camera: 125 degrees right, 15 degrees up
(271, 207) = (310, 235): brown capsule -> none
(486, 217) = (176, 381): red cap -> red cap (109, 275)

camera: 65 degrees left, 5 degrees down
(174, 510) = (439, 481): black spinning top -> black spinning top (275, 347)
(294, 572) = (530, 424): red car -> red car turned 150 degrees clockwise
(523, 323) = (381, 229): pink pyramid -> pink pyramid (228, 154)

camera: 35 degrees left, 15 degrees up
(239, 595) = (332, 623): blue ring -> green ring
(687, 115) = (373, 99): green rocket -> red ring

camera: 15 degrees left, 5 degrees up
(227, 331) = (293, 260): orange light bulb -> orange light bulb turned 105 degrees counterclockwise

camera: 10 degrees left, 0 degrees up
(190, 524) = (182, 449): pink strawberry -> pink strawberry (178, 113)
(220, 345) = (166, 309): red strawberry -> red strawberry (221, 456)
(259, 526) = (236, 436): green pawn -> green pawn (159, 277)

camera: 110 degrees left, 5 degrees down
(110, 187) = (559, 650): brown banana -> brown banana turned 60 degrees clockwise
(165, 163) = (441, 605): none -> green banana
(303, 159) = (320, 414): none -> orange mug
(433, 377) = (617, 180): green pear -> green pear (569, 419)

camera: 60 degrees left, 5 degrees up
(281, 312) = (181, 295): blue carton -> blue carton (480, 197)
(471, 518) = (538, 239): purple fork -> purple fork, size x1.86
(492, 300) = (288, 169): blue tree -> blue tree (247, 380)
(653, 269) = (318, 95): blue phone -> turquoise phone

::::

__What the task requires__. Filter the records down to the lines that contain the string "camera", and copy those lines.

__Written response__.
camera: 125 degrees right, 15 degrees up
camera: 65 degrees left, 5 degrees down
camera: 35 degrees left, 15 degrees up
camera: 15 degrees left, 5 degrees up
camera: 10 degrees left, 0 degrees up
camera: 110 degrees left, 5 degrees down
camera: 60 degrees left, 5 degrees up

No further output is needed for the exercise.